* [TASK BRIEF]:
Reproduce the whole listing exactly and let no picture into the copy.

* [INFORMATION SUPPLIED]:
---------------

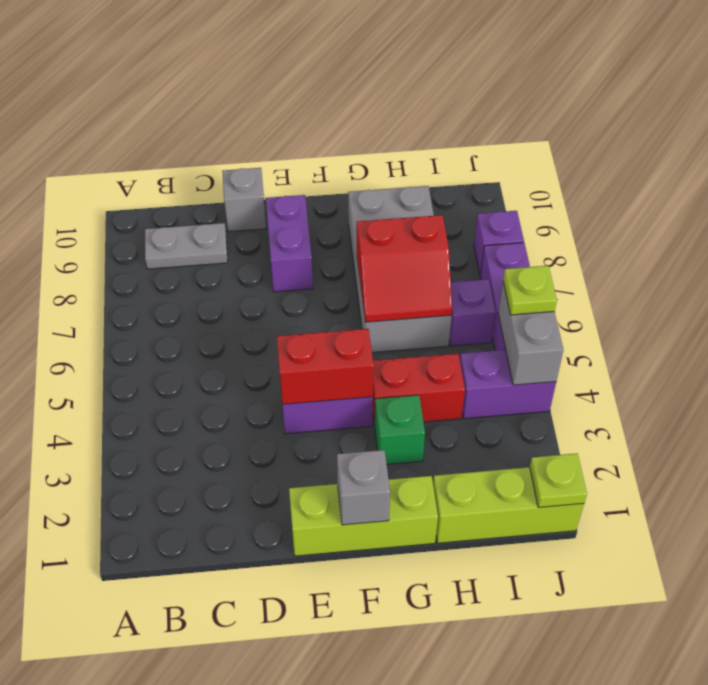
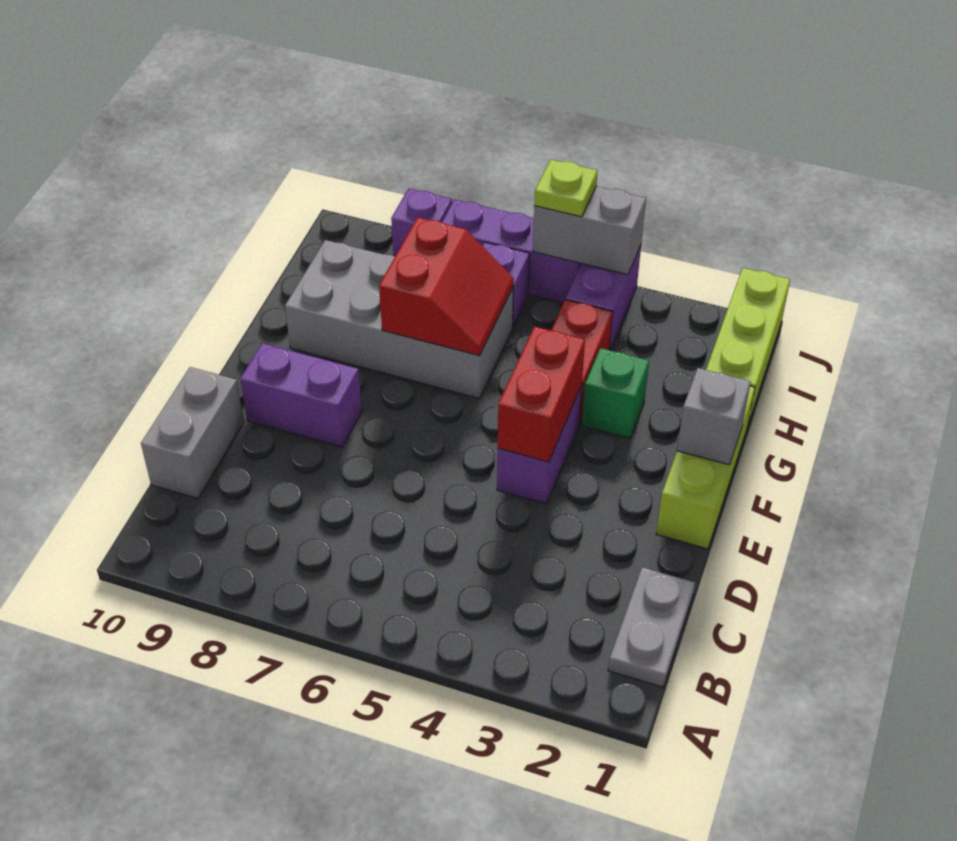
grey plate B9:C9 level 1 -> grey plate B1:C1 level 1
grey brick D10 level 1 -> grey brick C10:D10 level 1
lime plate J1 level 2 -> none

---------------

* [REPLY]:
grey plate B9:C9 level 1 -> grey plate B1:C1 level 1
grey brick D10 level 1 -> grey brick C10:D10 level 1
lime plate J1 level 2 -> none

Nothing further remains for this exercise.